* Brief:
The response must be the exact lines from the one that contains "C5: 2.2uF (plus" through the end of the material, with no pictures and no additional lines.

* Records provided:
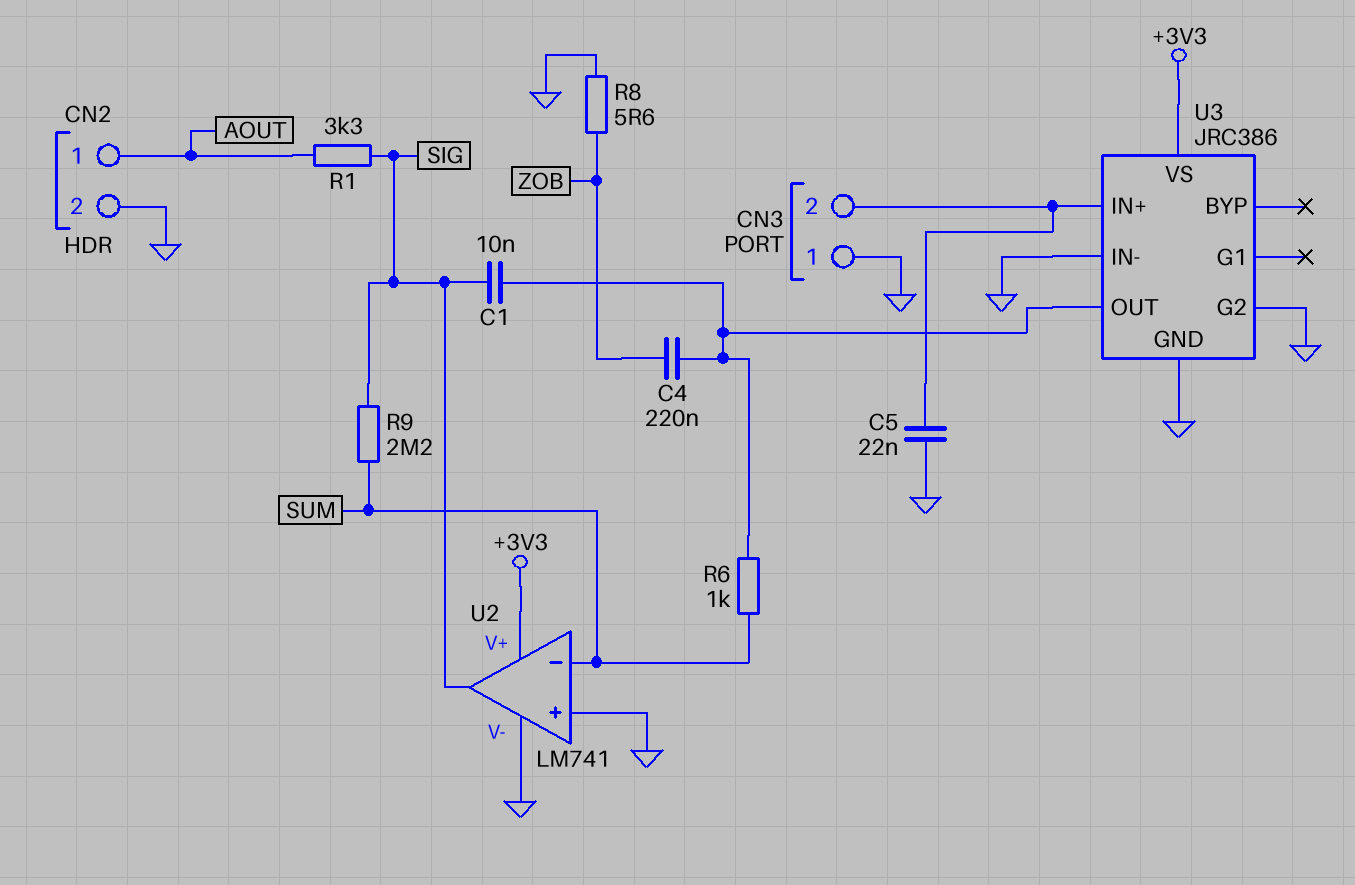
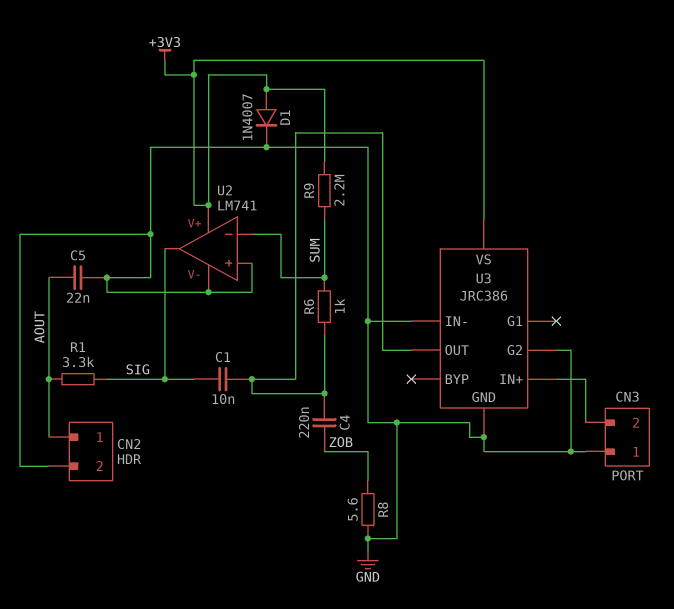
C5: 22nF (CN3/2, GND) -> 22nF (AOUT, GND)
D1: none -> diode 1N4007 (A +3V3, K GND)
R9: 2.2M (SIG, SUM) -> 2.2M (+3V3, SUM)

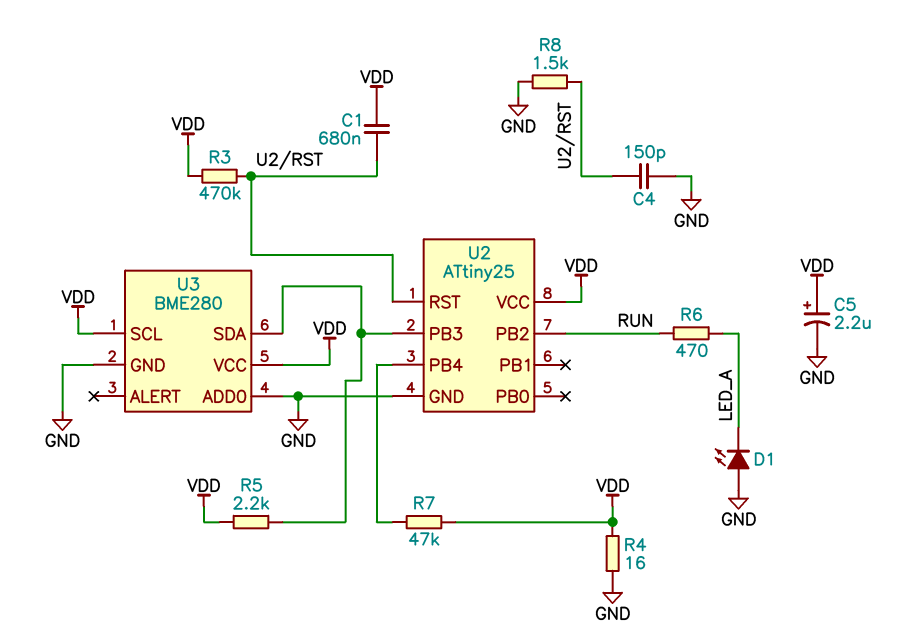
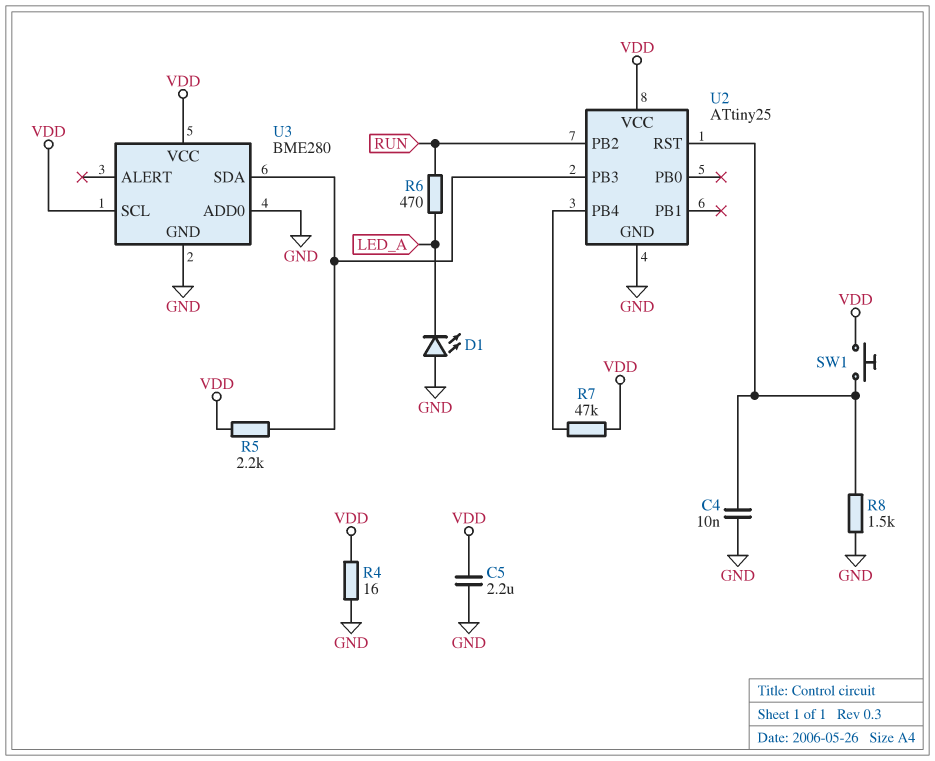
C1: 680nF (U2/RST, VDD) -> none
C4: 150pF (GND, U2/RST) -> 10nF (GND, U2/RST)
C5: 2.2uF (plus VDD, minus GND) -> 2.2uF (GND, VDD)
R3: 470k (U2/RST, VDD) -> none
SW1: none -> button (U2/RST, VDD)

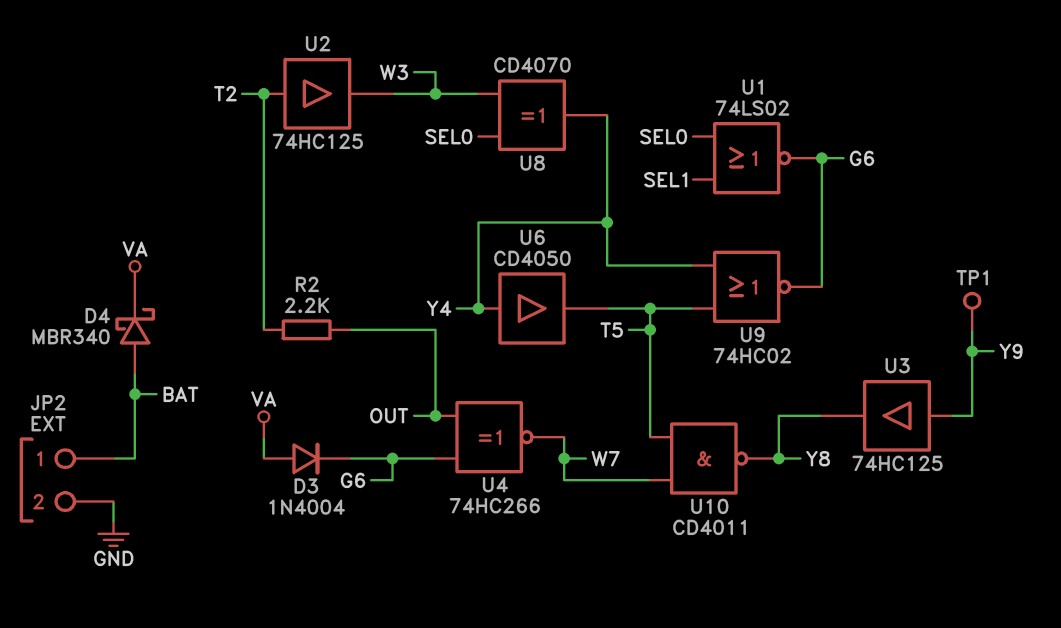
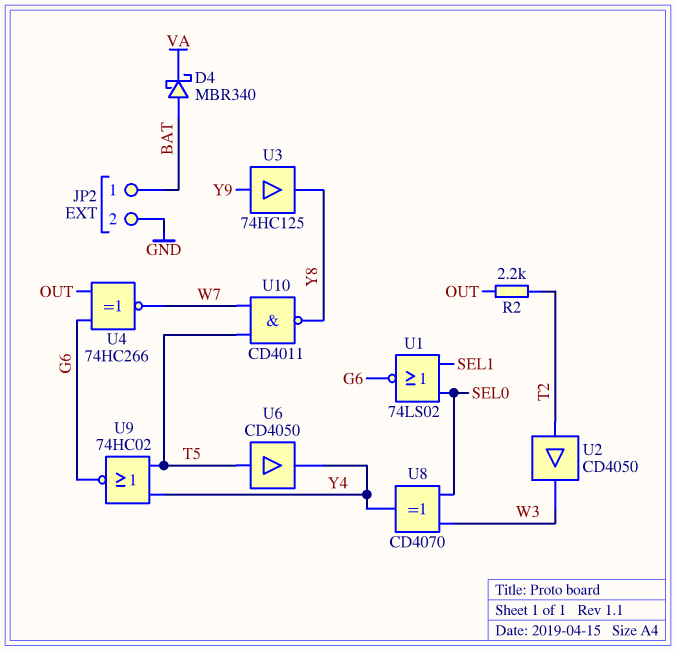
D3: diode 1N4004 (A VA, K G6) -> none
TP1: test point (Y9) -> none
U2: buffer 74HC125 (in T2, out W3) -> buffer CD4050 (in T2, out W3)
U6: buffer CD4050 (in Y4, out T5) -> buffer CD4050 (in T5, out Y4)

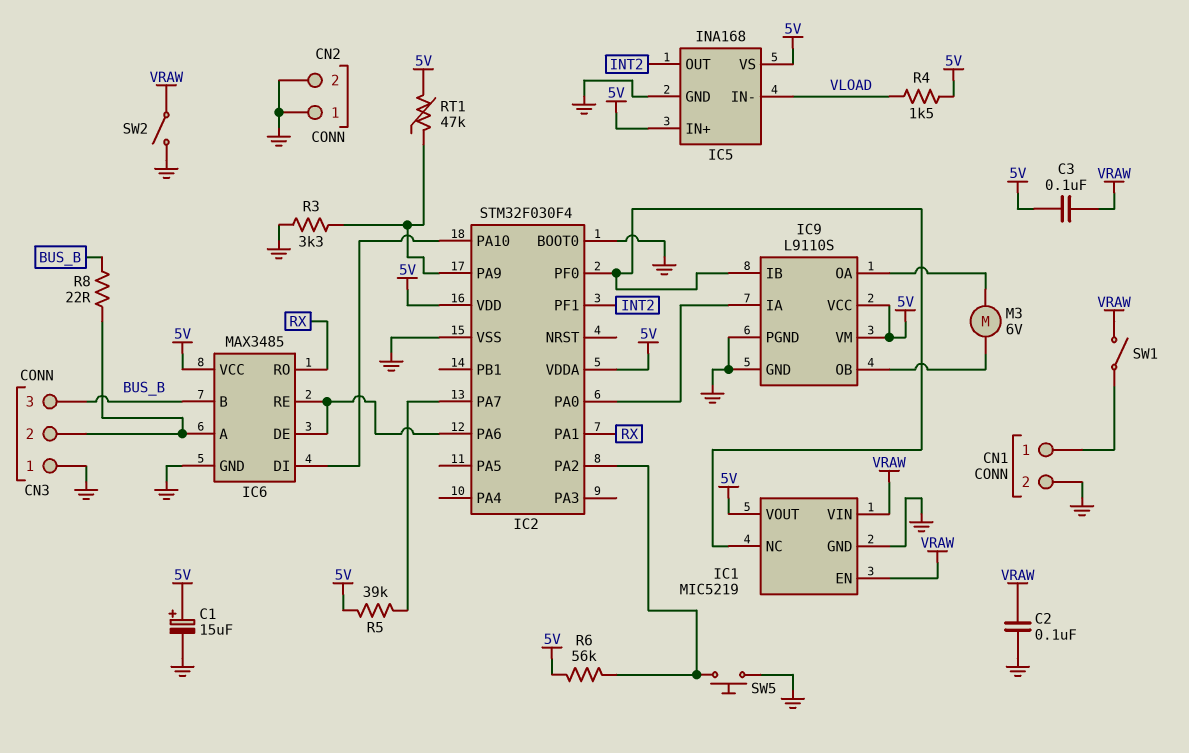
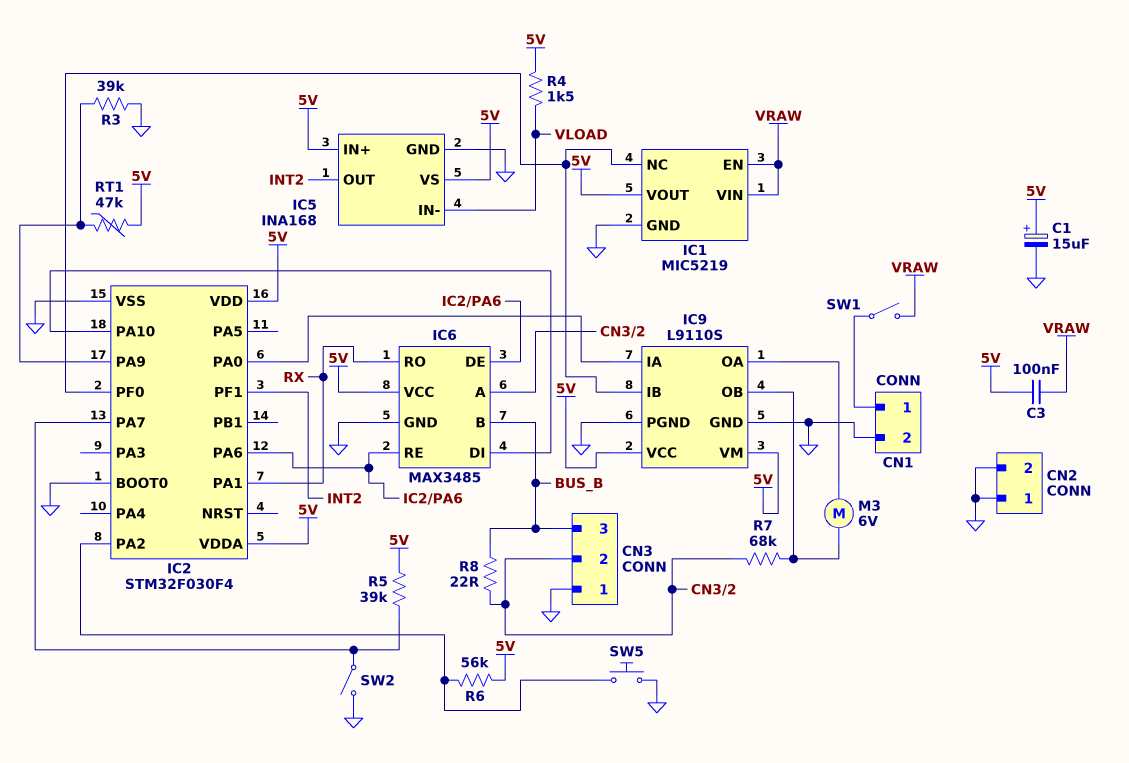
C2: 100nF (GND, VRAW) -> none
R3: 3.3k (GND, IC2/PA9) -> 39k (GND, IC2/PA9)
R7: none -> 68k (CN3/2, IC9/OB)
SW2: switch (GND, VRAW) -> switch (GND, IC2/PA7)

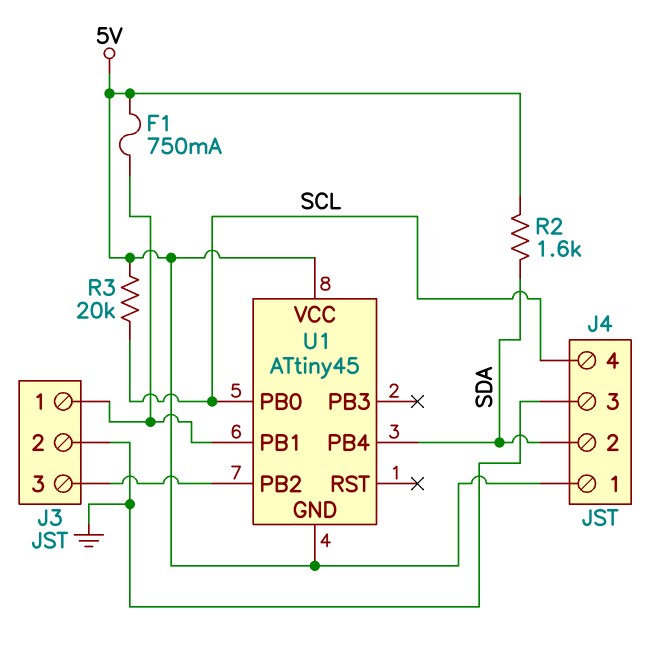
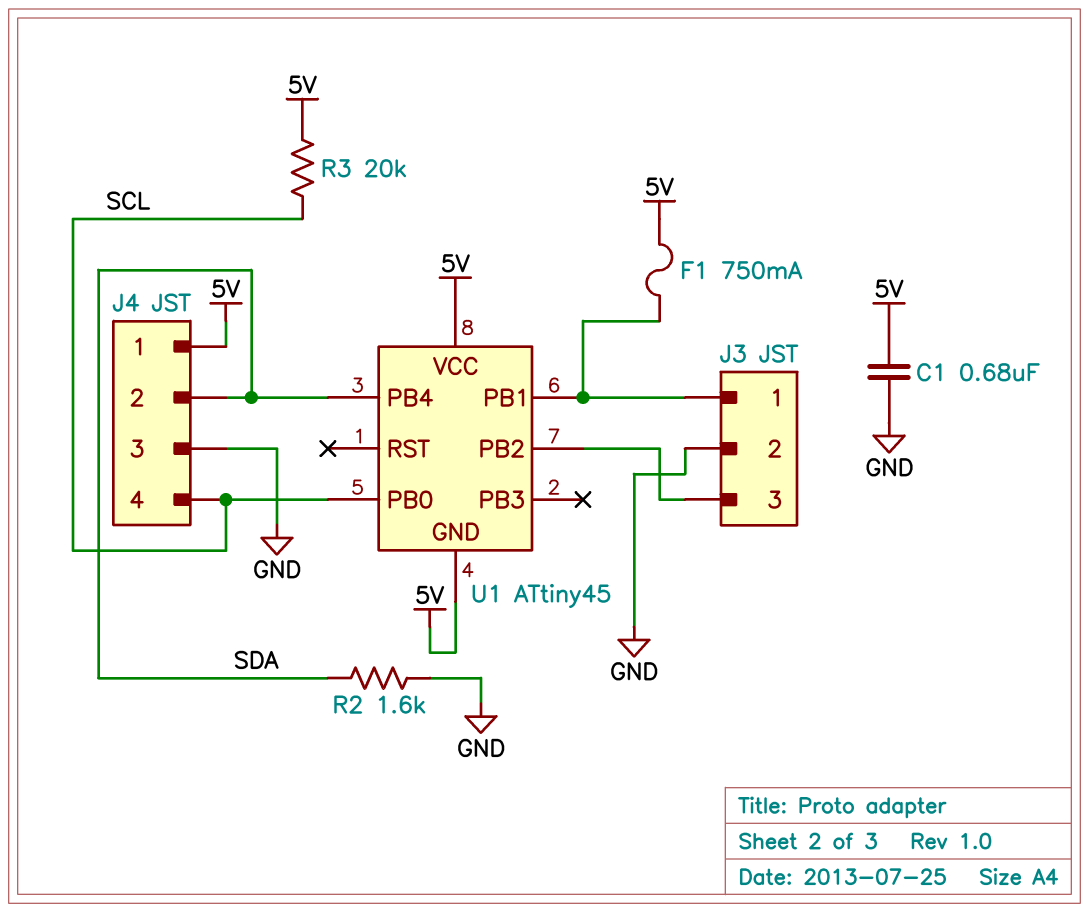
C1: none -> 680nF (5V, GND)
R2: 1.6k (5V, SDA) -> 1.6k (GND, SDA)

* Task response:
C5: 2.2uF (plus VDD, minus GND) -> 2.2uF (GND, VDD)
R3: 470k (U2/RST, VDD) -> none
SW1: none -> button (U2/RST, VDD)

D3: diode 1N4004 (A VA, K G6) -> none
TP1: test point (Y9) -> none
U2: buffer 74HC125 (in T2, out W3) -> buffer CD4050 (in T2, out W3)
U6: buffer CD4050 (in Y4, out T5) -> buffer CD4050 (in T5, out Y4)

C2: 100nF (GND, VRAW) -> none
R3: 3.3k (GND, IC2/PA9) -> 39k (GND, IC2/PA9)
R7: none -> 68k (CN3/2, IC9/OB)
SW2: switch (GND, VRAW) -> switch (GND, IC2/PA7)

C1: none -> 680nF (5V, GND)
R2: 1.6k (5V, SDA) -> 1.6k (GND, SDA)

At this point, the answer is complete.